Some of the lines below need repeating. Reproduce exactly those between the lines holding "orange cone A2 level 3 -> none" and "purple brick D7:E7", inclusive.

============================================================

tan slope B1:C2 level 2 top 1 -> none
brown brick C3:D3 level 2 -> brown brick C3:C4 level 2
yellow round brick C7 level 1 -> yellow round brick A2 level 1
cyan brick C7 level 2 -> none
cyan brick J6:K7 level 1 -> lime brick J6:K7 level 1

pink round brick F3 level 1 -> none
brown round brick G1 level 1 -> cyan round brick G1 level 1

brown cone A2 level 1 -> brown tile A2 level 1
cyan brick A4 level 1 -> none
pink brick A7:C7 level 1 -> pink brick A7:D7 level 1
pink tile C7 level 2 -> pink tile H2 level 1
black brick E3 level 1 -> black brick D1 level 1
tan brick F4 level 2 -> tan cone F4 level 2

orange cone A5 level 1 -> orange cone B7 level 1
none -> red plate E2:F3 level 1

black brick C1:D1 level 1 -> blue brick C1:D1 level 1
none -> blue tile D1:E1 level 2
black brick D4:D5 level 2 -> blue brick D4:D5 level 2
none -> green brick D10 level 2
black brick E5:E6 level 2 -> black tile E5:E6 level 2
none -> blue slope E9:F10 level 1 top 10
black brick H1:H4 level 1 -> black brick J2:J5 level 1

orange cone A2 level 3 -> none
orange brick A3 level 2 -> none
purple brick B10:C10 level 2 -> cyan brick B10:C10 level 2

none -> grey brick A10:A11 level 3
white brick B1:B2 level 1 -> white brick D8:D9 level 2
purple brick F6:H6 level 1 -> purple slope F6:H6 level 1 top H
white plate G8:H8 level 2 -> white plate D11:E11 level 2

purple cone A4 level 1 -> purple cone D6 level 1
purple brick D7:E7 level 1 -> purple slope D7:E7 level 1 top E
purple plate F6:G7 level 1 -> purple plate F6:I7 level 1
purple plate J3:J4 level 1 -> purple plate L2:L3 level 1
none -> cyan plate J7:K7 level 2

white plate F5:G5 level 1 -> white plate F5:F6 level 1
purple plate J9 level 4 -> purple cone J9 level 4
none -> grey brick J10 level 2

============================================================

Solution
orange cone A2 level 3 -> none
orange brick A3 level 2 -> none
purple brick B10:C10 level 2 -> cyan brick B10:C10 level 2

none -> grey brick A10:A11 level 3
white brick B1:B2 level 1 -> white brick D8:D9 level 2
purple brick F6:H6 level 1 -> purple slope F6:H6 level 1 top H
white plate G8:H8 level 2 -> white plate D11:E11 level 2

purple cone A4 level 1 -> purple cone D6 level 1
purple brick D7:E7 level 1 -> purple slope D7:E7 level 1 top E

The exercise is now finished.